= EXERCISE BRIEF =
Look for the line with "R205: 2.2k (+9V, N3) -> 2.2k (+9V, VSS)" in the entries below, then extract that line and all lines after it exactly, with pictures left out.

= THE RECORDS =
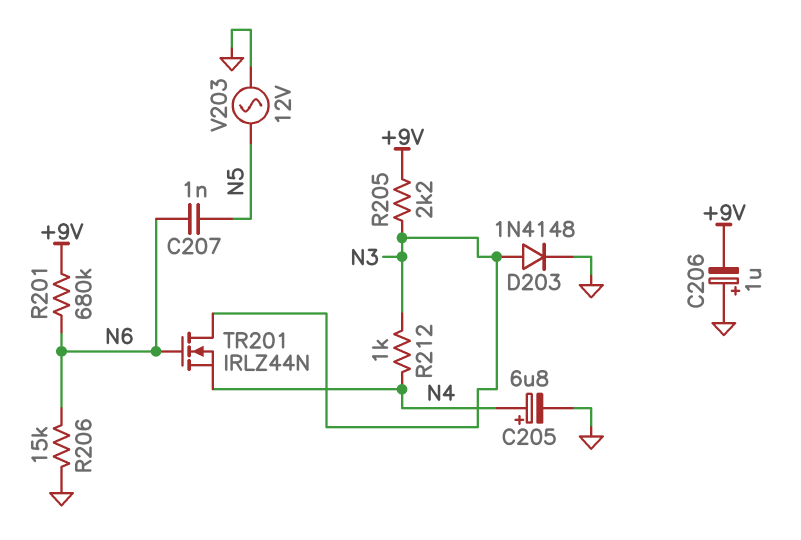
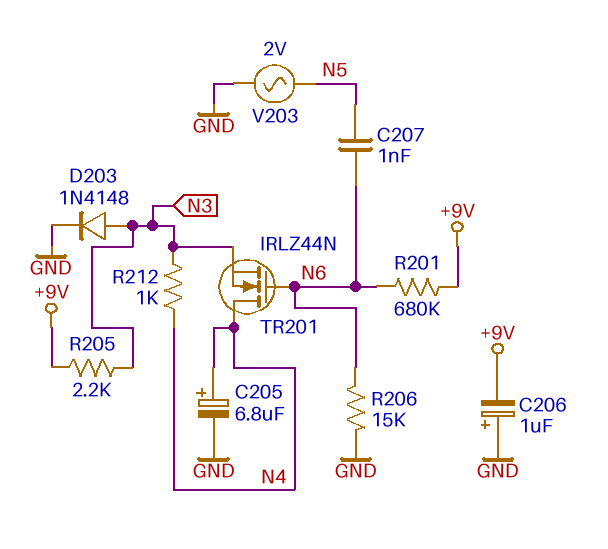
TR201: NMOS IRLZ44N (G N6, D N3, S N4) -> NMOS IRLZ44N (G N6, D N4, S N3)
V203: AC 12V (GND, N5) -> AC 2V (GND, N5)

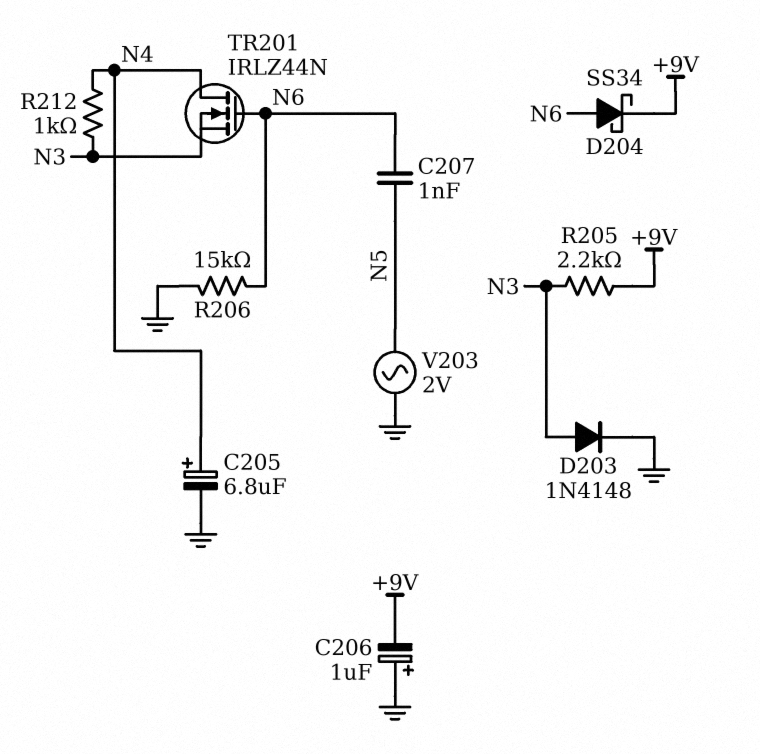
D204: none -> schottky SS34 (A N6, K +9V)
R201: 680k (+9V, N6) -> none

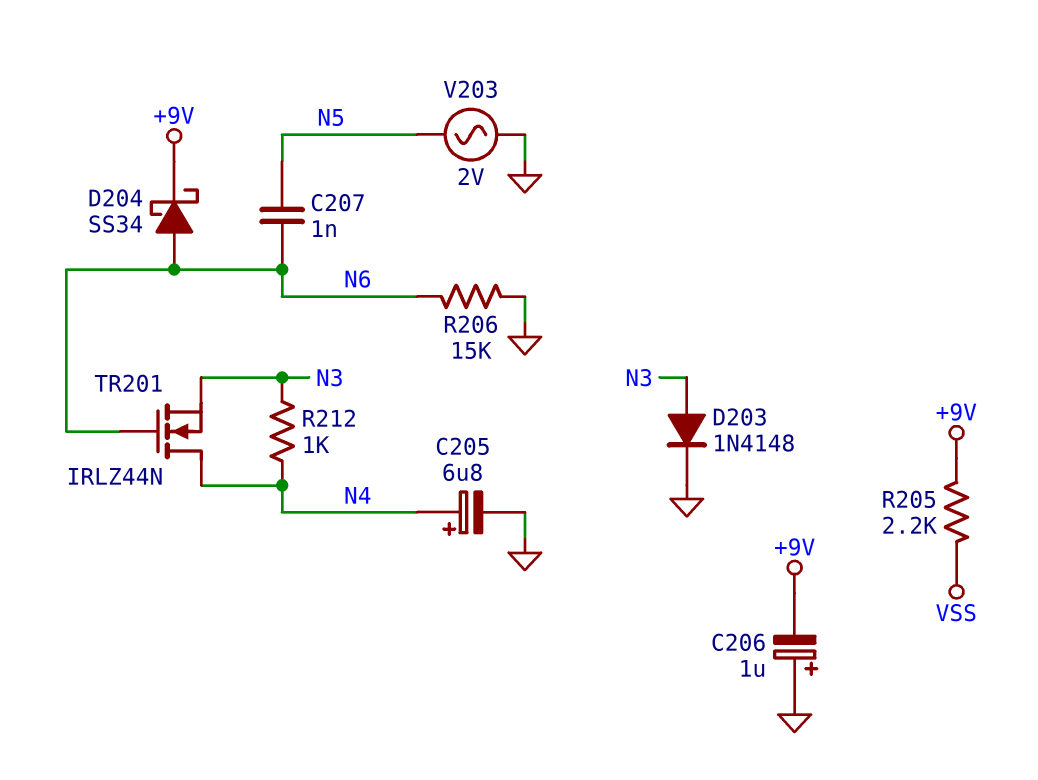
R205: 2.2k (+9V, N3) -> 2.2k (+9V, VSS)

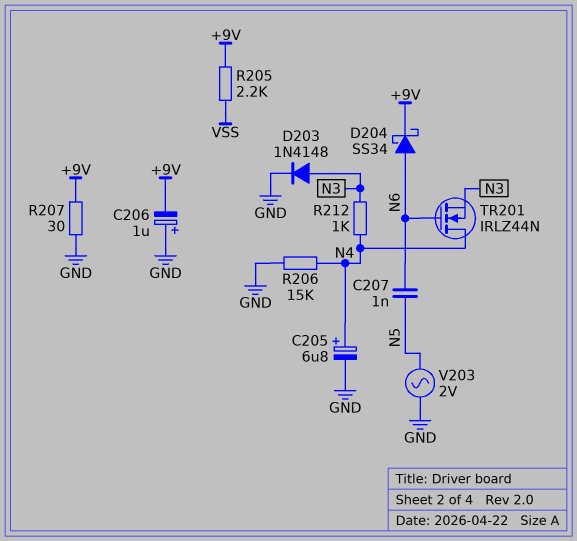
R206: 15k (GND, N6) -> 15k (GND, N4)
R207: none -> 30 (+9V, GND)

= THE COMPLETED TASK =
R205: 2.2k (+9V, N3) -> 2.2k (+9V, VSS)

R206: 15k (GND, N6) -> 15k (GND, N4)
R207: none -> 30 (+9V, GND)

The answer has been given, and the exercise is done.